**WORK ITEM**: Give the records again exactly, but drop the pictures.
*** PROVIDED DATA Section Begins ***
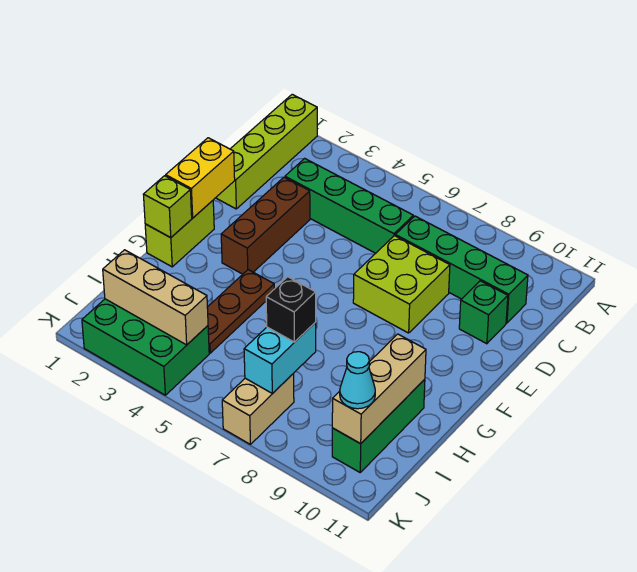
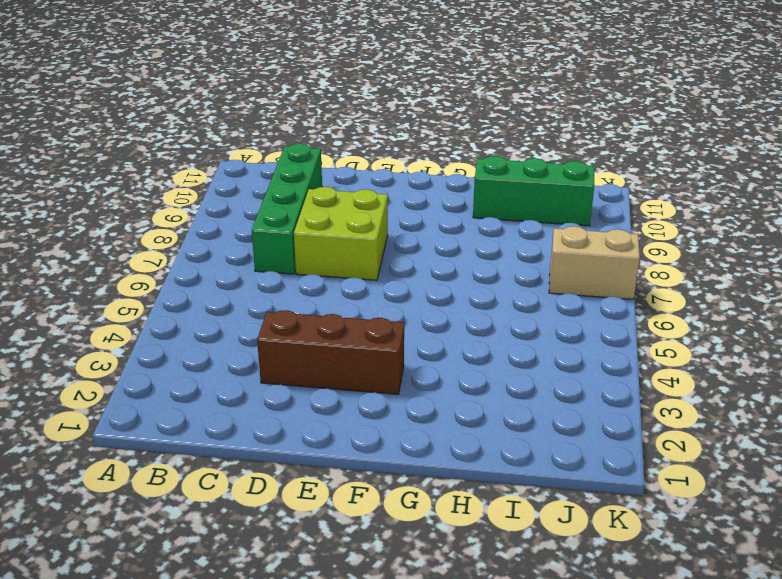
none -> lime brick A1:D1 level 1
none -> green brick C3:C6 level 1
none -> green brick D10 level 1

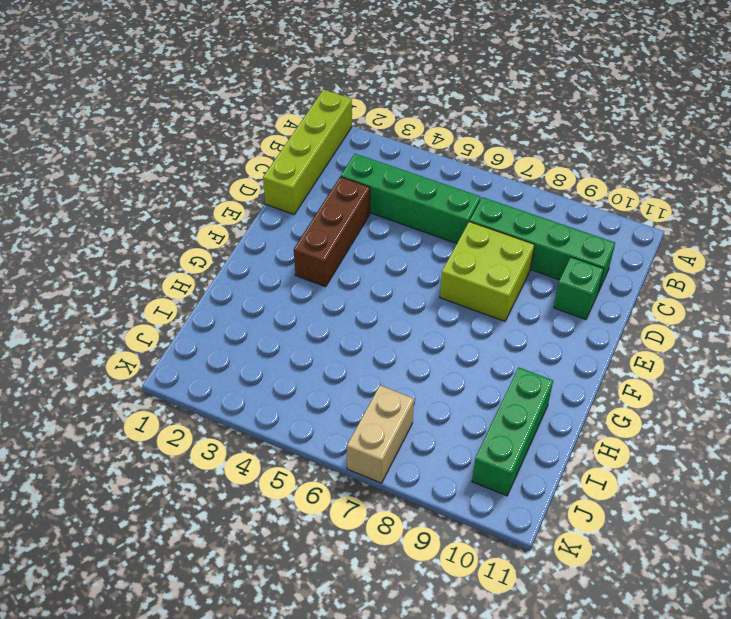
none -> lime brick F1:G1 level 1
none -> brown plate G4:I4 level 1
none -> green brick J2:K4 level 1

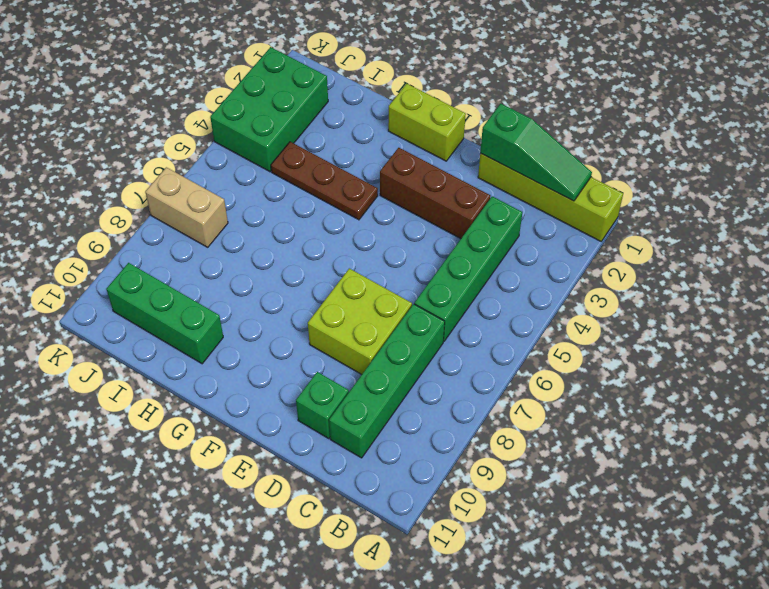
green slope B1:D1 level 2 top D -> none
none -> yellow brick E1:F1 level 2
none -> lime brick G1 level 2
none -> tan brick H10:J10 level 2

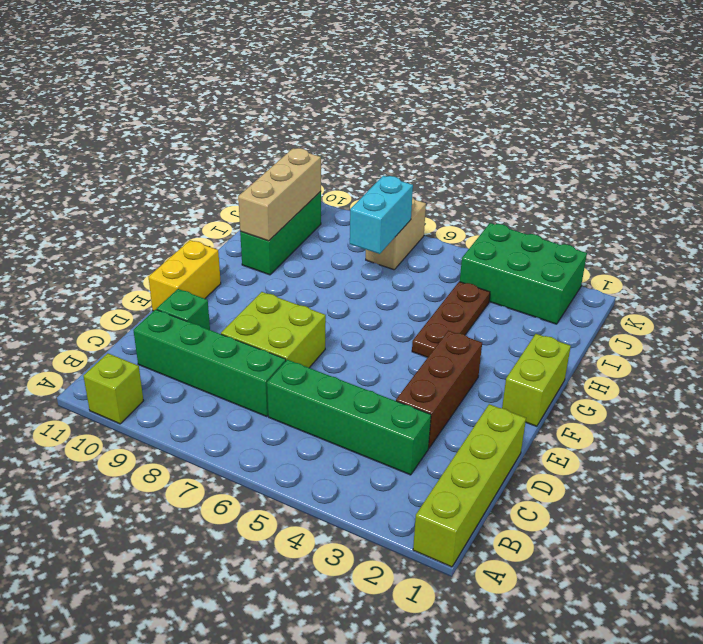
lime brick A10 level 1 -> lime brick G1 level 2
yellow brick E11:F11 level 1 -> yellow brick E1:F1 level 2
none -> tan brick J2:J4 level 2
none -> black brick I7 level 3
none -> cyan cone J10 level 3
*** PROVIDED DATA Section Ends ***
**RESULT OF THE TASK**:
none -> lime brick A1:D1 level 1
none -> green brick C3:C6 level 1
none -> green brick D10 level 1

none -> lime brick F1:G1 level 1
none -> brown plate G4:I4 level 1
none -> green brick J2:K4 level 1

green slope B1:D1 level 2 top D -> none
none -> yellow brick E1:F1 level 2
none -> lime brick G1 level 2
none -> tan brick H10:J10 level 2

lime brick A10 level 1 -> lime brick G1 level 2
yellow brick E11:F11 level 1 -> yellow brick E1:F1 level 2
none -> tan brick J2:J4 level 2
none -> black brick I7 level 3
none -> cyan cone J10 level 3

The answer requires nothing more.